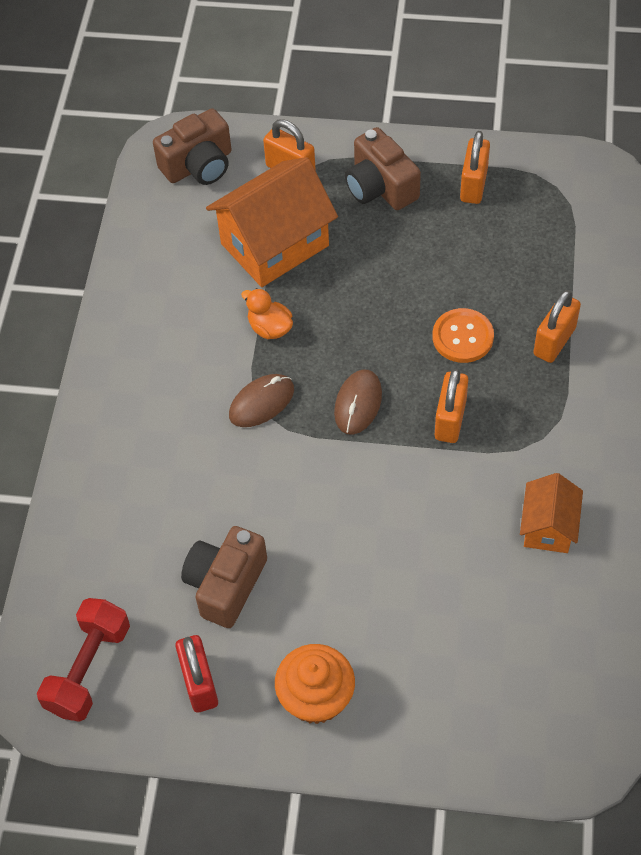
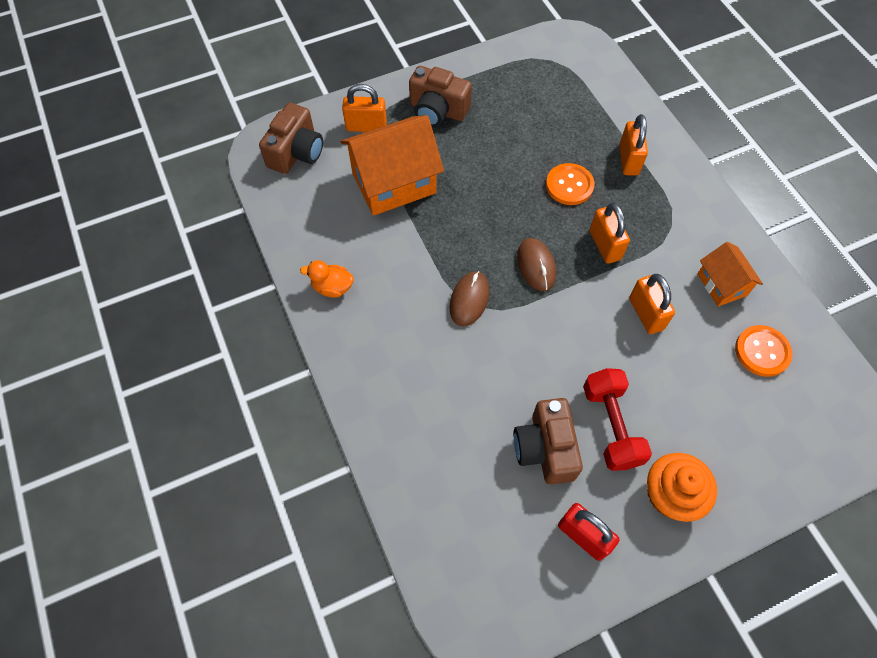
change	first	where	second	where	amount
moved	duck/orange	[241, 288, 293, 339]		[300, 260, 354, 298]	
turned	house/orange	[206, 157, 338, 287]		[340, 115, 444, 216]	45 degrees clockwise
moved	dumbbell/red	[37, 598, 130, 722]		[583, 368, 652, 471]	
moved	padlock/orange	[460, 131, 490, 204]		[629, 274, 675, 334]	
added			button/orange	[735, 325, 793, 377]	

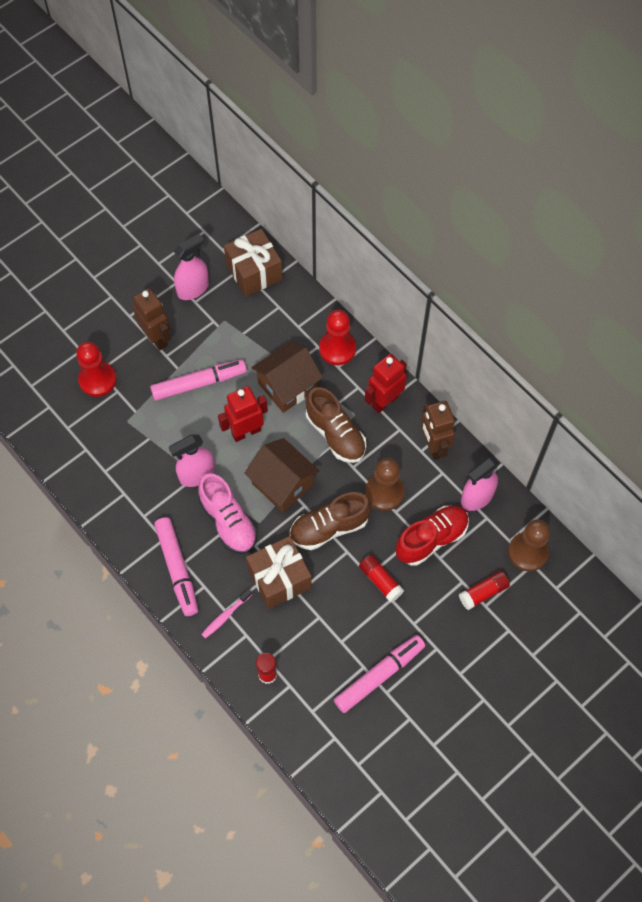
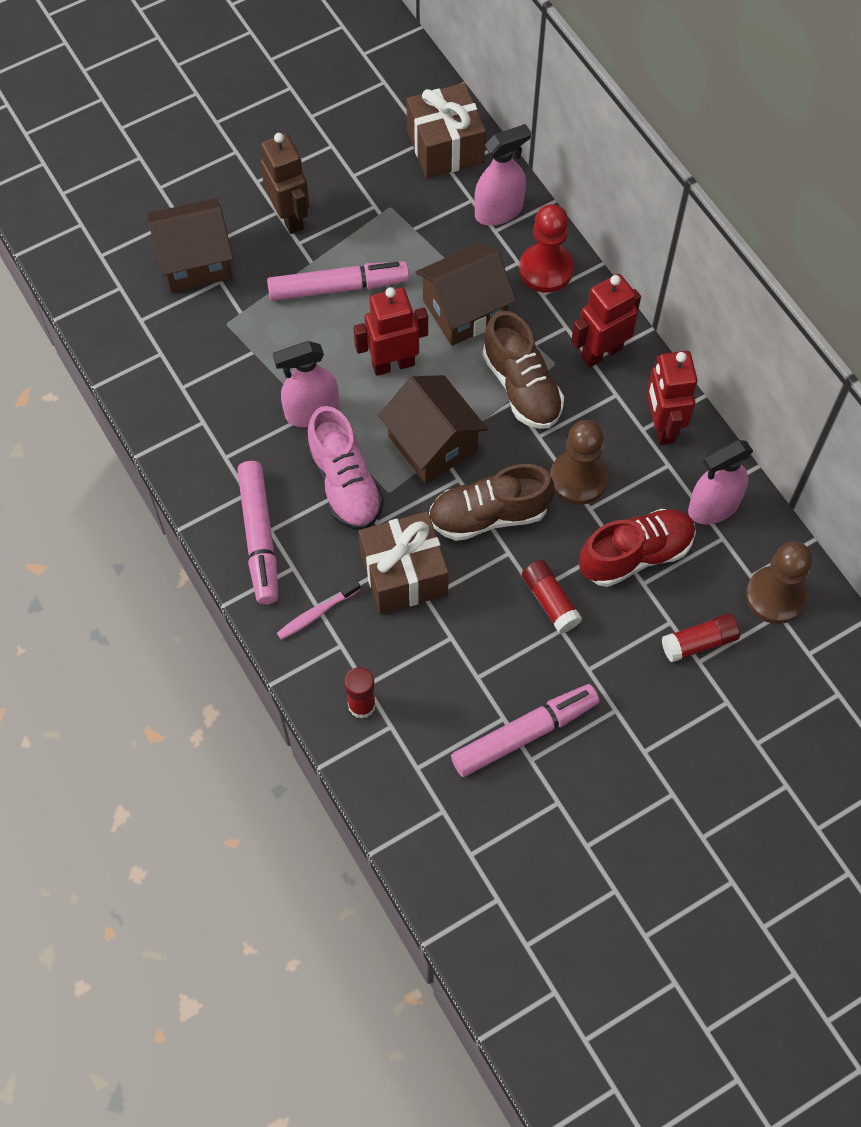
change	first	where	second	where	amount
replaced	pawn/red	[76, 342, 116, 397]	house/brown	[147, 198, 233, 292]	
moved	spray bottle/pink	[174, 234, 209, 300]		[475, 124, 531, 226]	
recoloured	robot/brown	[420, 401, 455, 460]	robot/red	[647, 351, 697, 445]	

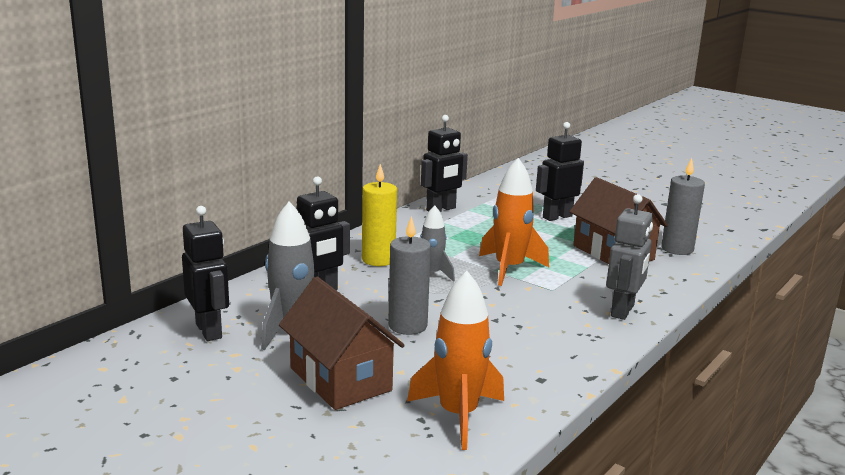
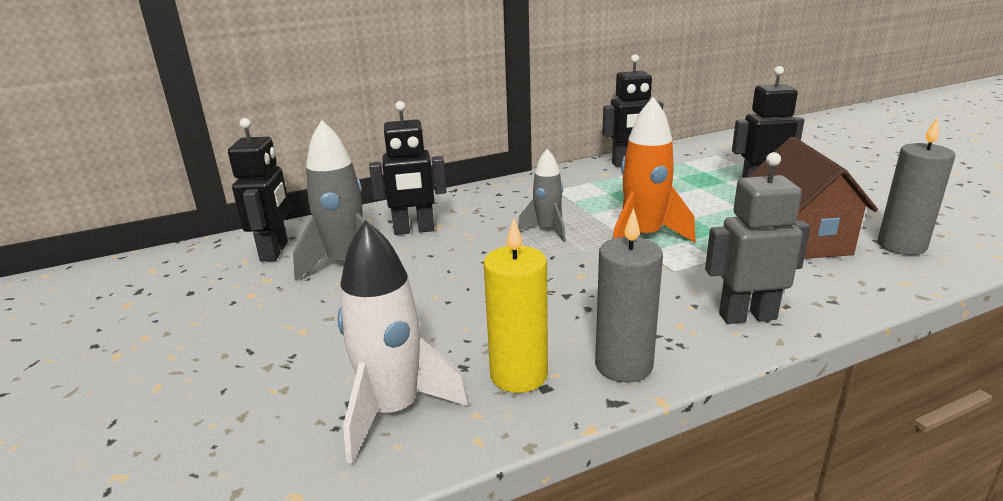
change	first	where	second	where	amount
recoloured	rocket/orange	[407, 271, 504, 450]	rocket/white	[338, 220, 468, 464]	
moved	candle/yellow	[362, 164, 397, 266]		[484, 218, 548, 393]	
moved	candle/grey	[388, 216, 431, 335]		[595, 208, 663, 383]	
turned	robot/grey	[606, 194, 653, 320]		[705, 152, 810, 324]	150 degrees counterclockwise
removed	house/brown	[279, 277, 405, 410]			

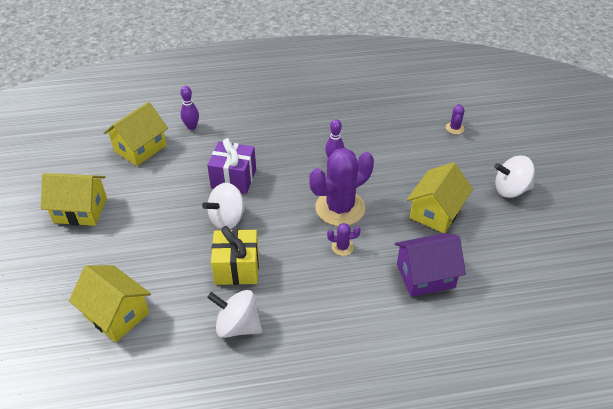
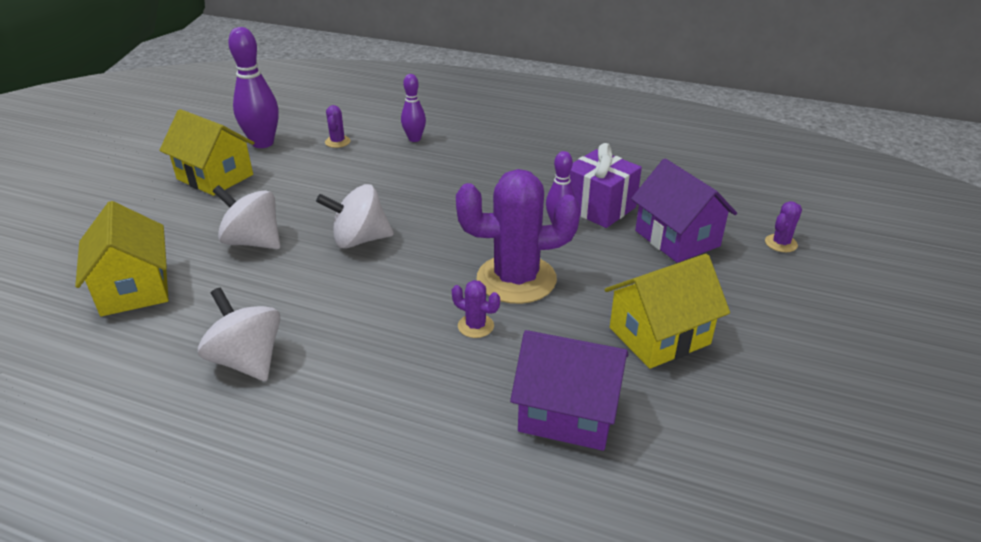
change	first	where	second	where	amount
moved	spinning top/white	[494, 156, 535, 198]		[213, 185, 280, 249]	
added			bowling pin/purple	[228, 27, 279, 148]	
replaced	house/yellow	[104, 102, 168, 166]	cactus/purple	[325, 105, 351, 148]	
moved	gift/purple	[207, 138, 256, 194]		[569, 143, 642, 228]	
added			house/purple	[631, 159, 737, 263]	
removed	gift/yellow	[211, 226, 259, 285]			

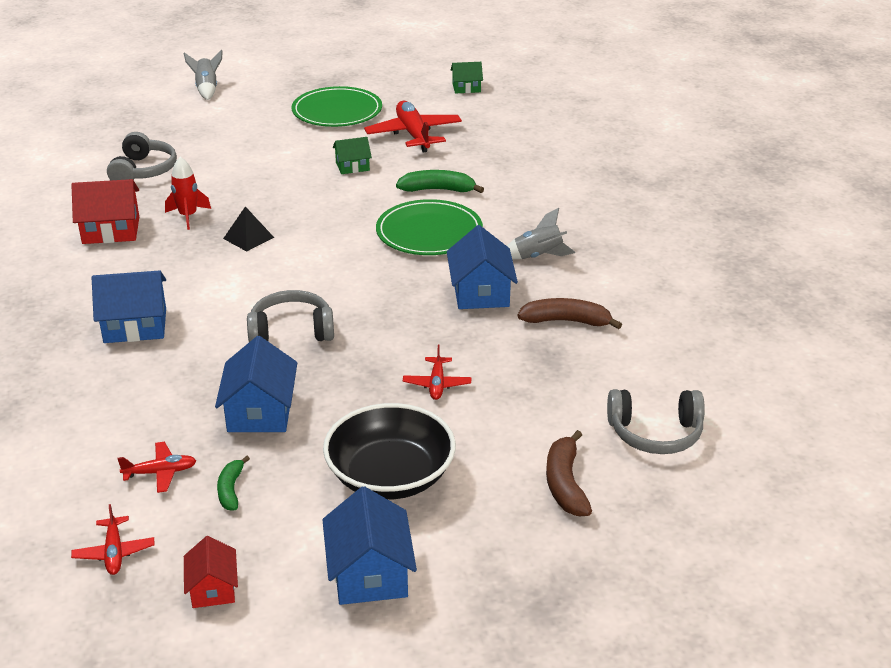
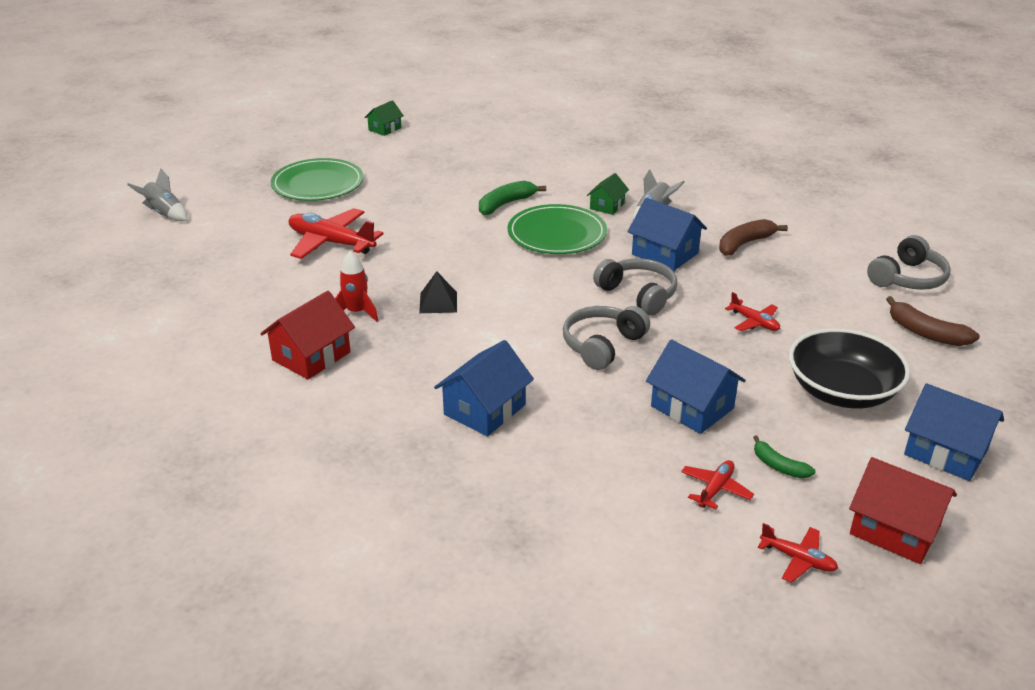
change	first	where	second	where	amount
moved	plane/red	[364, 101, 462, 152]		[289, 208, 384, 259]	
moved	house/green	[333, 137, 372, 174]		[587, 173, 629, 215]	
moved	headphones/grey	[107, 132, 177, 180]		[593, 258, 677, 315]	
resized	house/red	[184, 536, 238, 608]		[849, 457, 957, 564]	x1.66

──────────

→ PROBLEM REQUIREMENTS
Nothing should appear in the answer except the lines above from the line with "368, 652, 471]" through the line with "274, 675, 334]", both included, written out exactly.

→ COMPLETED TASK
moved	dumbbell/red	[37, 598, 130, 722]		[583, 368, 652, 471]	
moved	padlock/orange	[460, 131, 490, 204]		[629, 274, 675, 334]	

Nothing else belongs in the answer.